INFORMATION =>

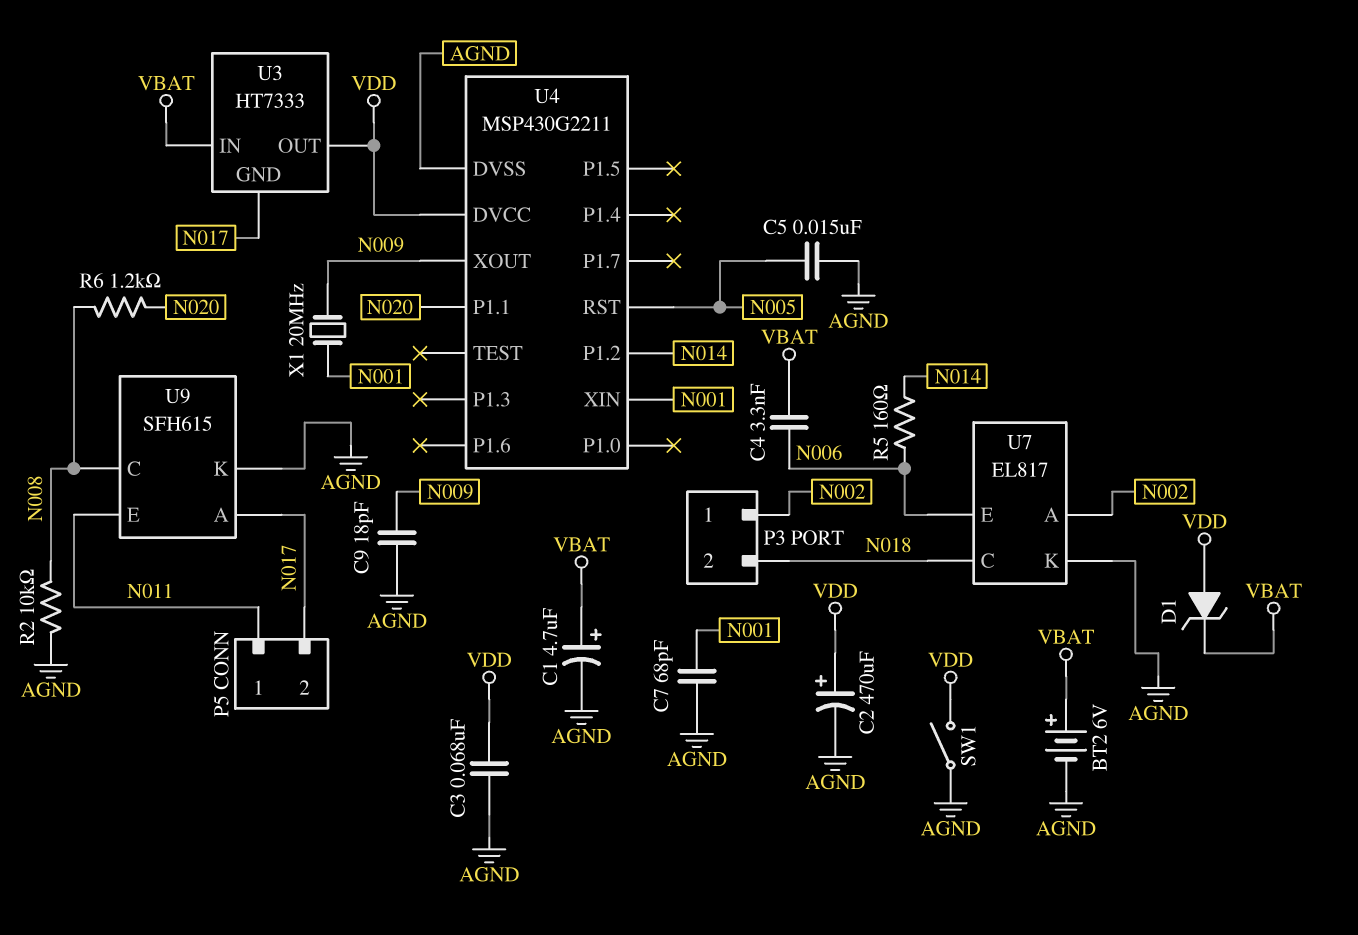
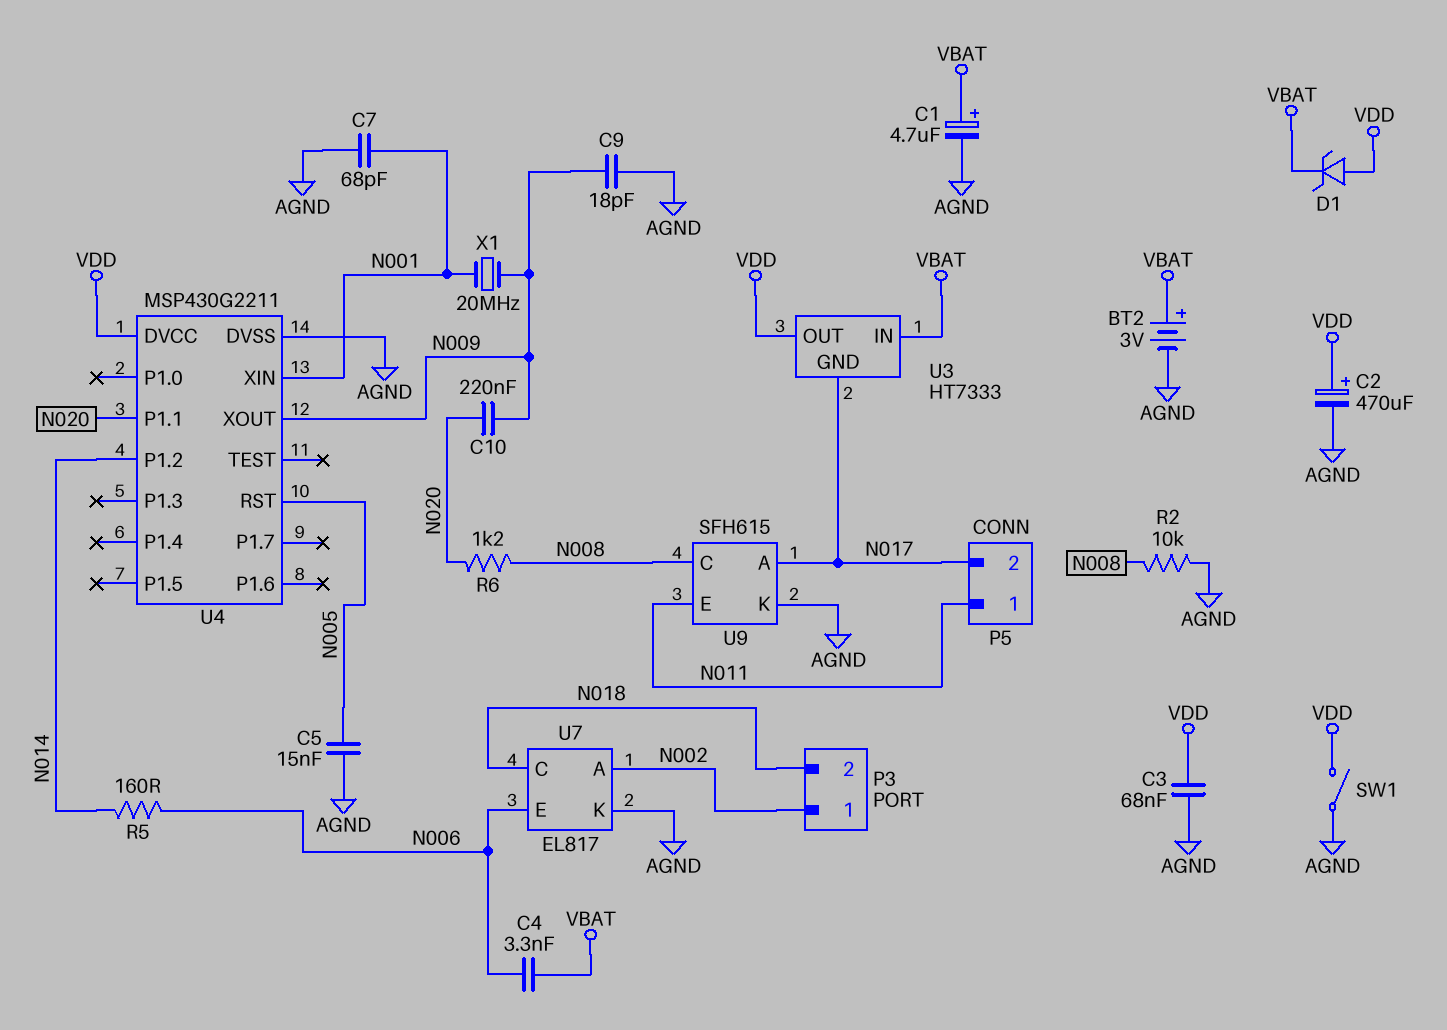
BT2: 6V (plus VBAT, minus AGND) -> 3V (plus VBAT, minus AGND)
C10: none -> 220nF (N009, N020)

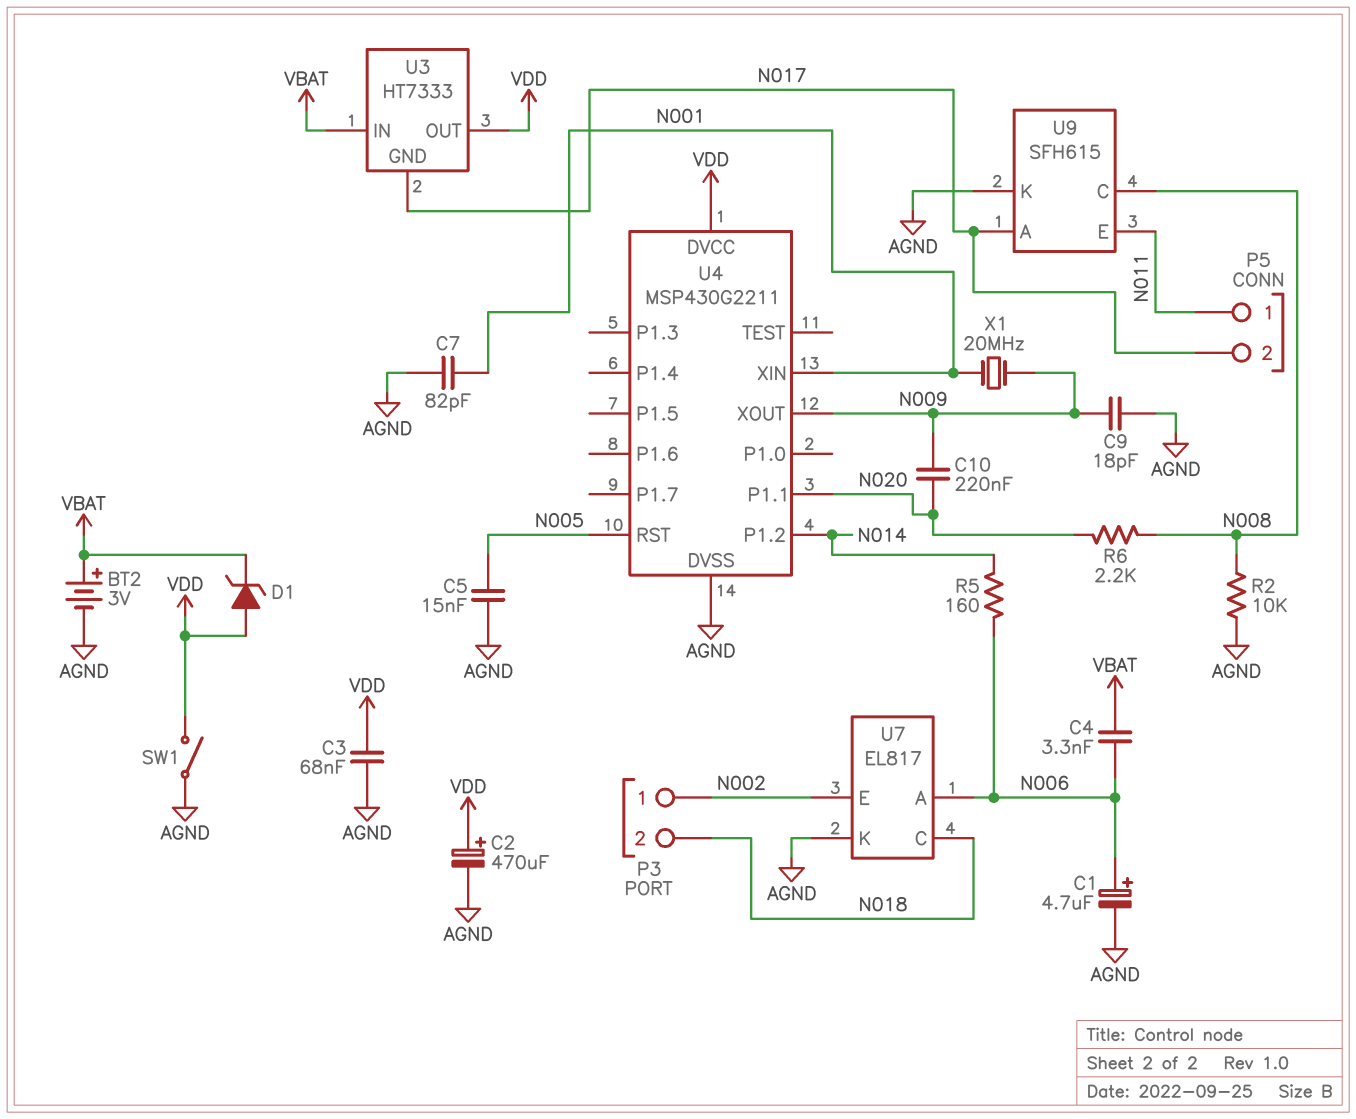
C1: 4.7uF (plus VBAT, minus AGND) -> 4.7uF (plus N006, minus AGND)
C7: 68pF (AGND, N001) -> 82pF (AGND, N001)
R6: 1.2k (N008, N020) -> 2.2k (N008, N020)
U7 pin A: N002 -> N006
U7 pin E: N006 -> N002

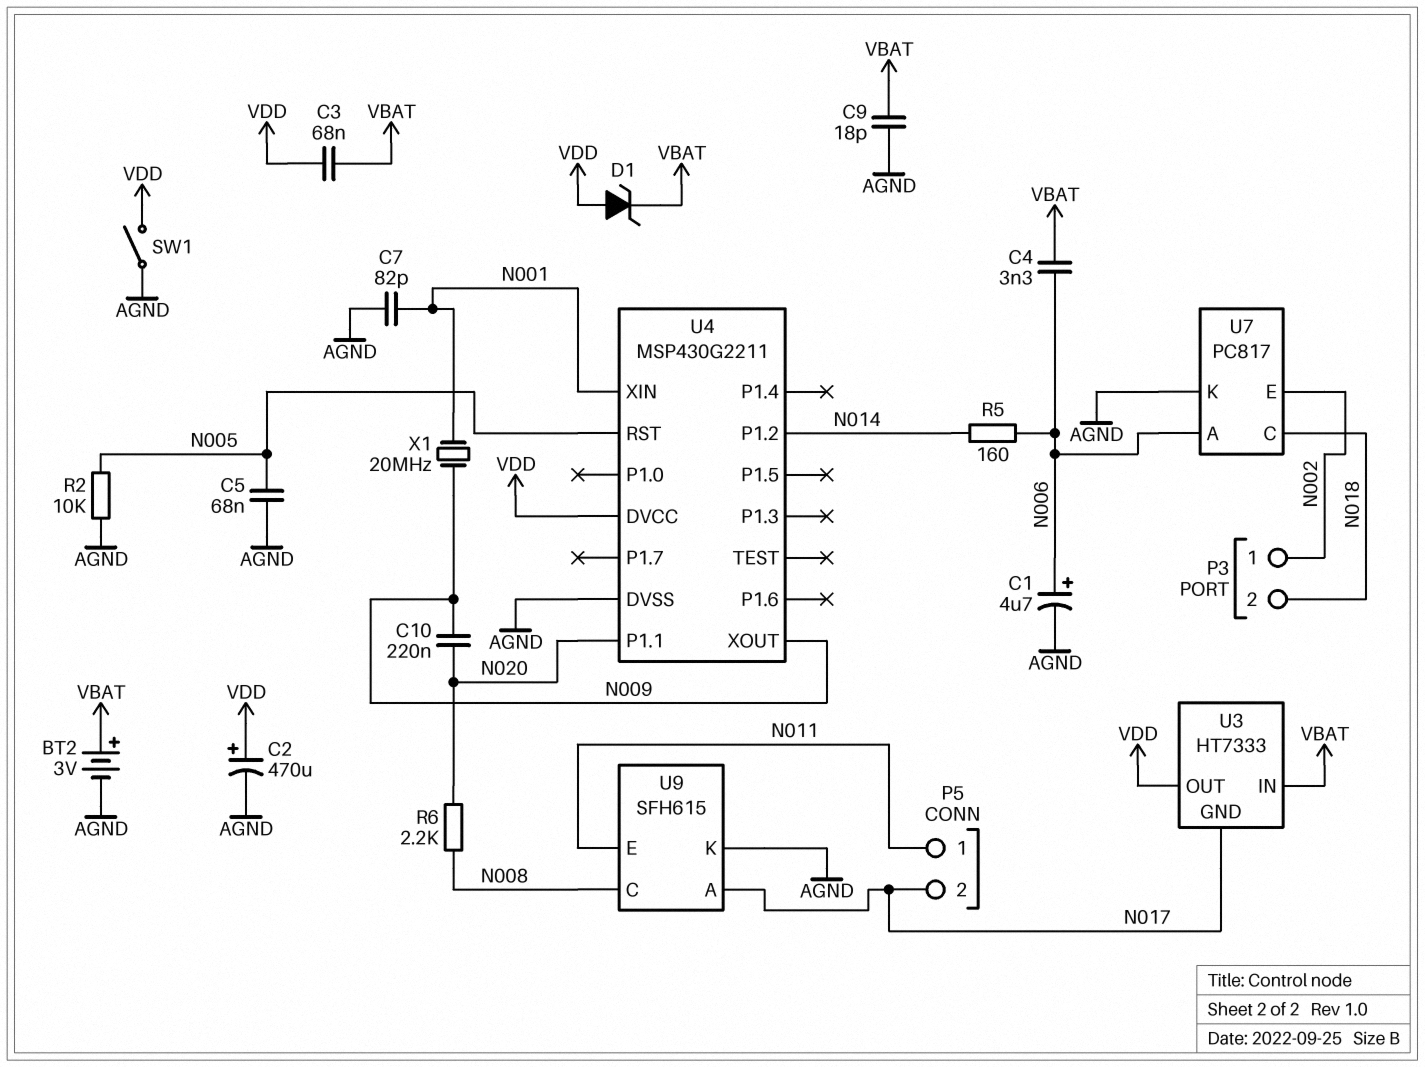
C3: 68nF (AGND, VDD) -> 68nF (VBAT, VDD)
C5: 15nF (AGND, N005) -> 68nF (AGND, N005)
C9: 18pF (AGND, N009) -> 18pF (AGND, VBAT)
R2: 10k (AGND, N008) -> 10k (AGND, N005)
U7: EL817 -> PC817

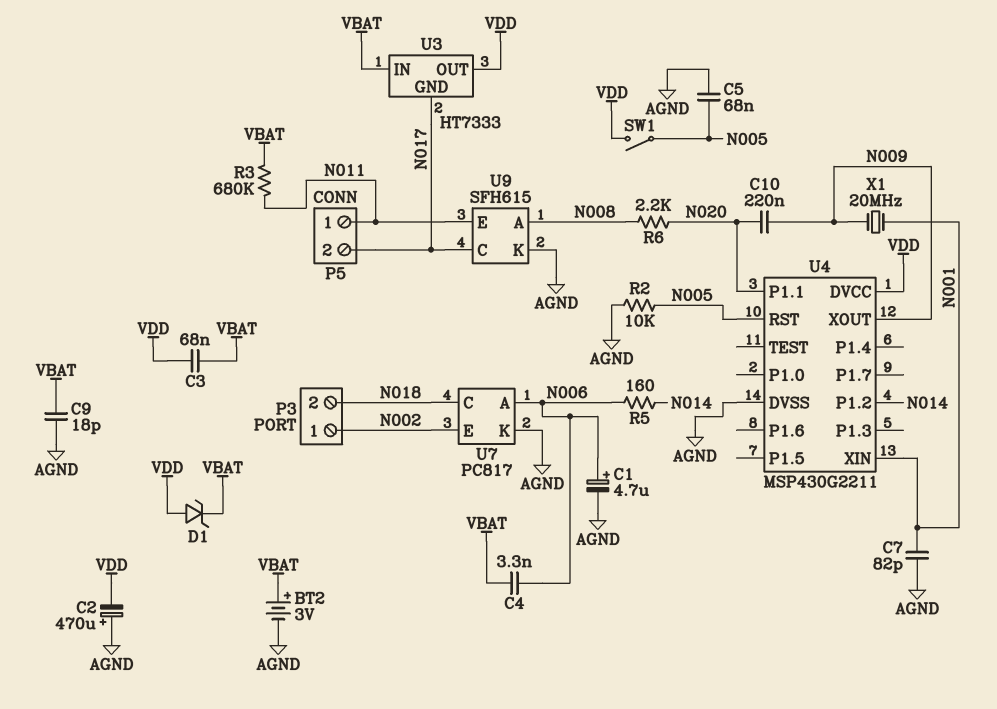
C2: 470uF (plus VDD, minus AGND) -> 470uF (plus AGND, minus VDD)
R3: none -> 680k (N011, VBAT)
SW1: switch (AGND, VDD) -> switch (N005, VDD)
U9 pin A: N017 -> N008
U9 pin C: N008 -> N017

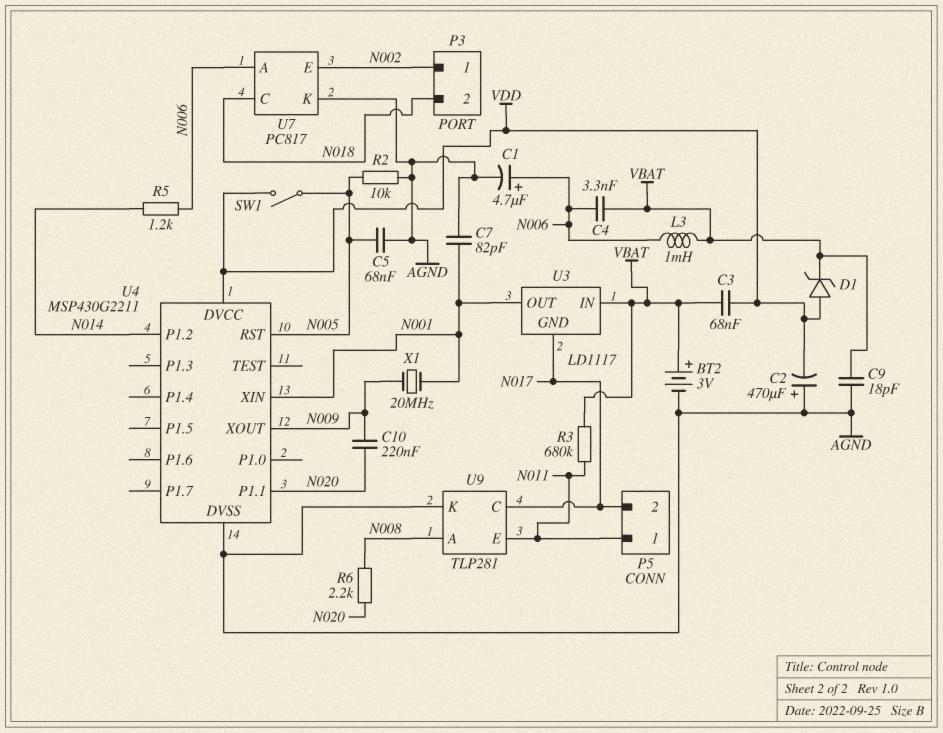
L3: none -> 1mH (N006, VBAT)
R5: 160 (N006, N014) -> 1.2k (N006, N014)
U3: HT7333 -> LD1117
U3 pin OUT: VDD -> N001
U9: SFH615 -> TLP281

YOUR INSTRUCTIONS =>
How many lines of the listing above include the word "plus"? Reply with the number alone.

ANSWER FOR THIS EXERCISE =>
3